[TASK REQUIREMENTS] Below are some records. Return exactly the lines from the one with "blue padlock: 8 -> 6" to the one with "pink tree: 5 -> 6", and nothing else.

[EXTRACTED DATA]

-------------------------

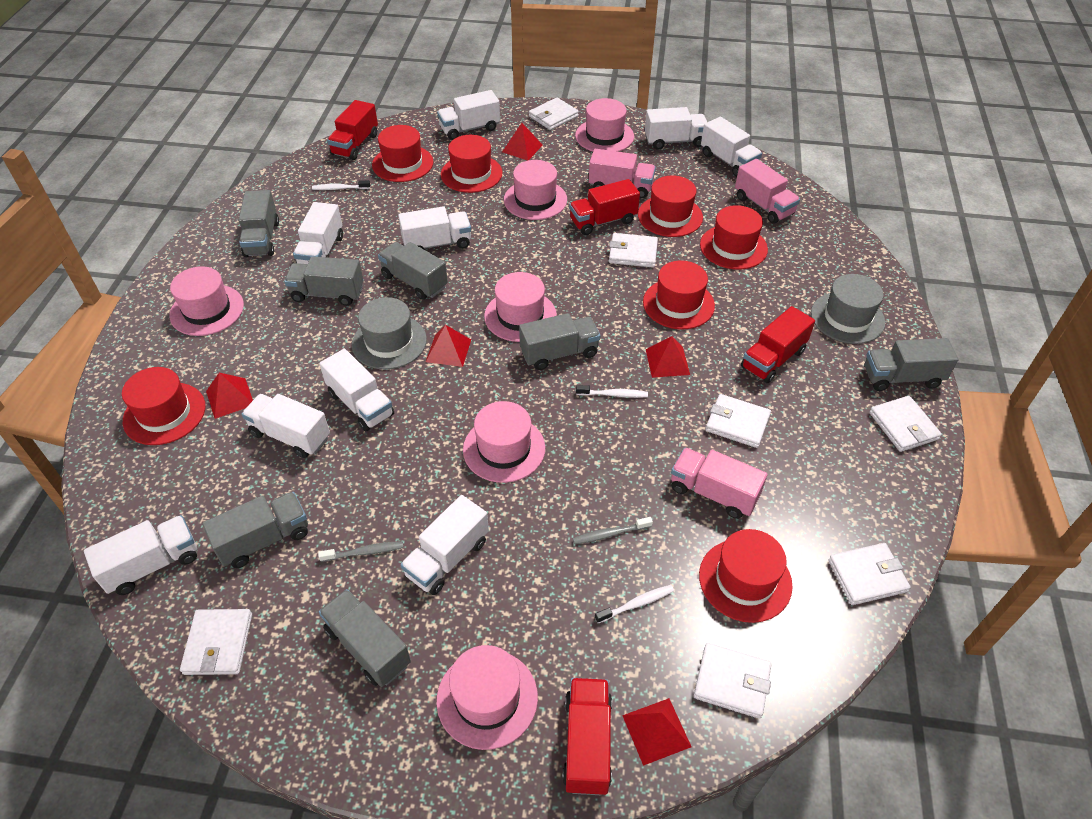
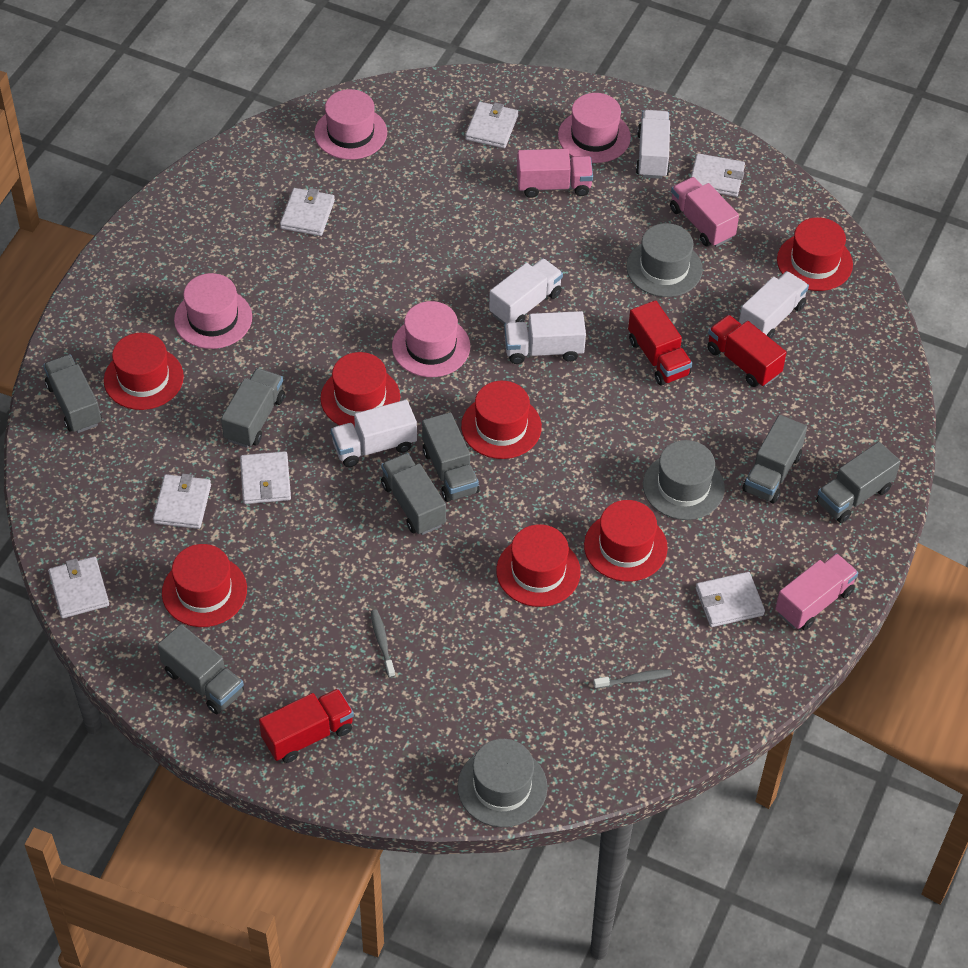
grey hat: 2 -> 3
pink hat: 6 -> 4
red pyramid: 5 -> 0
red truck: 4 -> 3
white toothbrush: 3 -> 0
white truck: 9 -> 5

-------------------------

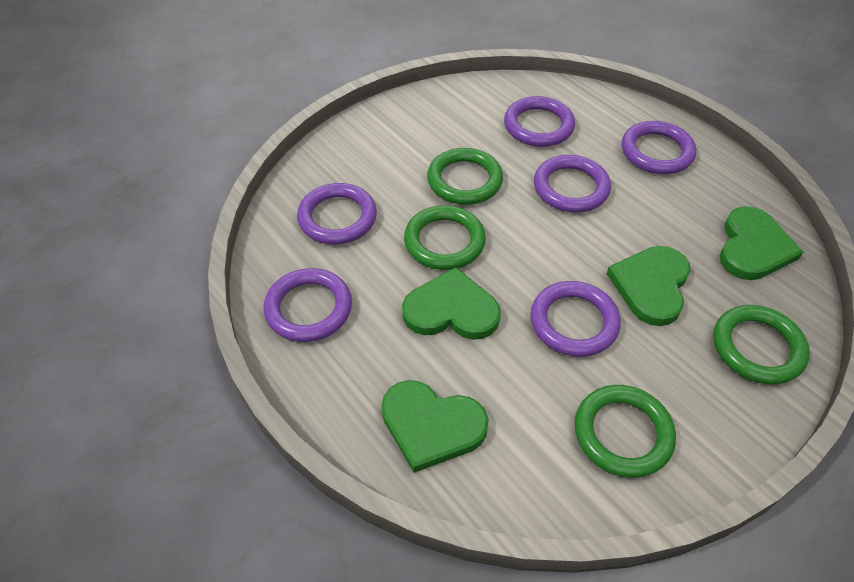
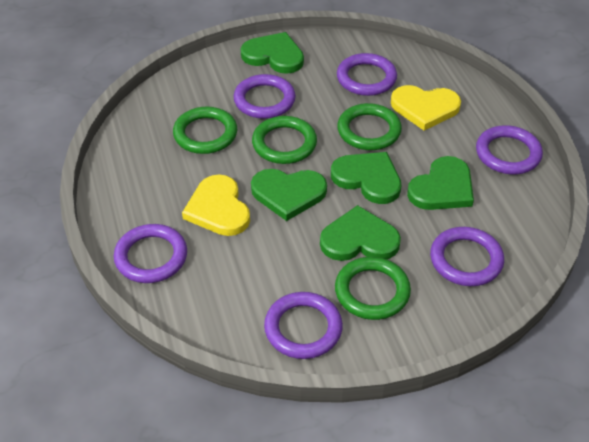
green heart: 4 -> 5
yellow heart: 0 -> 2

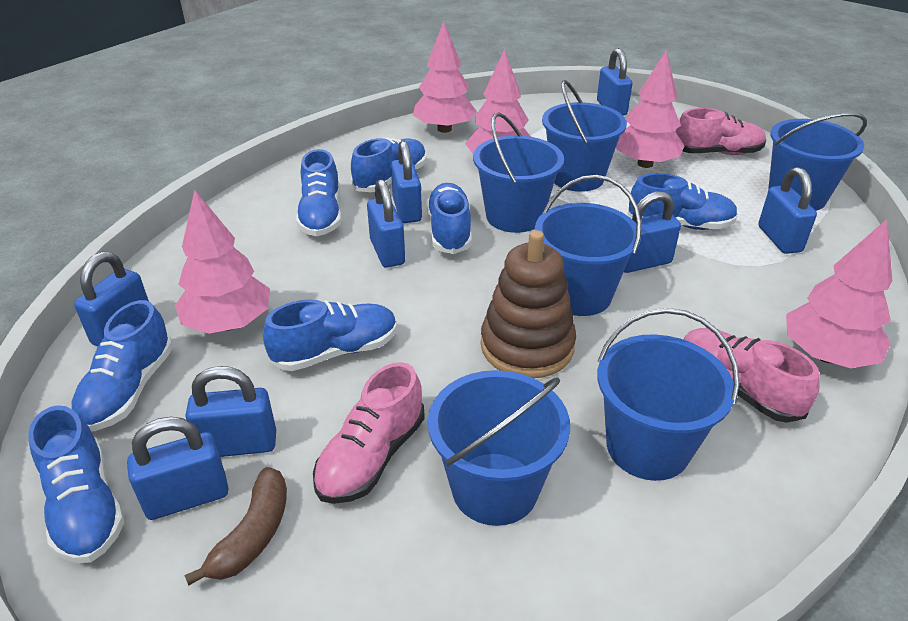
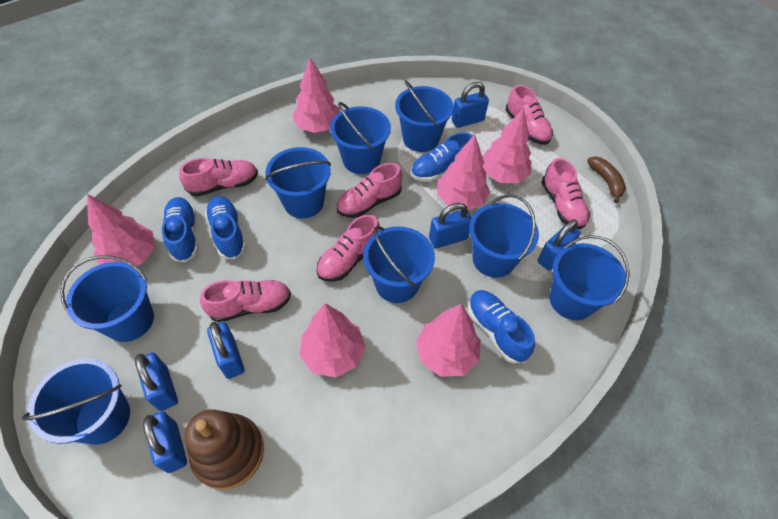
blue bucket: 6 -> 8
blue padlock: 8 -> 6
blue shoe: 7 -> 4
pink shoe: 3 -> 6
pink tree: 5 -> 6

-------------------------

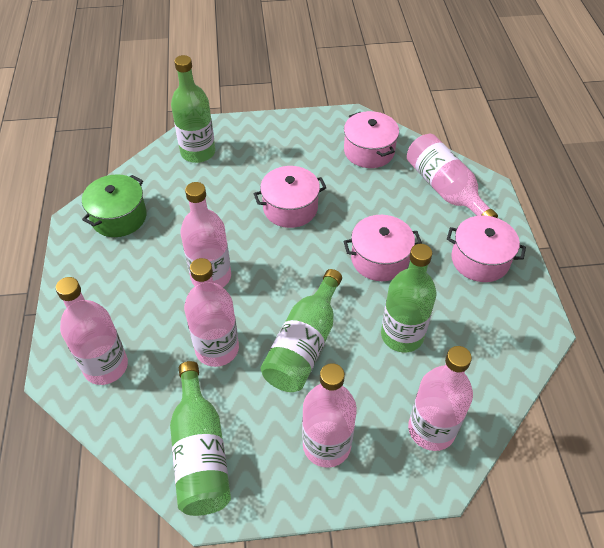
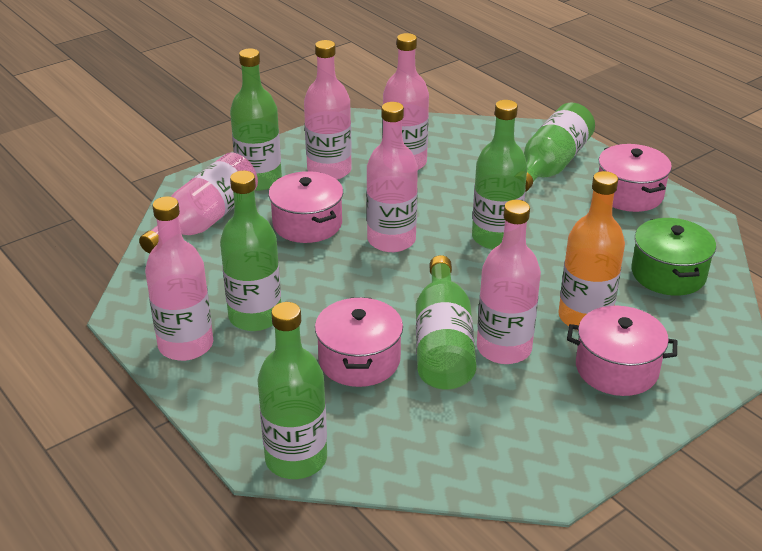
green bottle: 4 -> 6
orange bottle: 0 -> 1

-------------------------

[RESULT]
blue padlock: 8 -> 6
blue shoe: 7 -> 4
pink shoe: 3 -> 6
pink tree: 5 -> 6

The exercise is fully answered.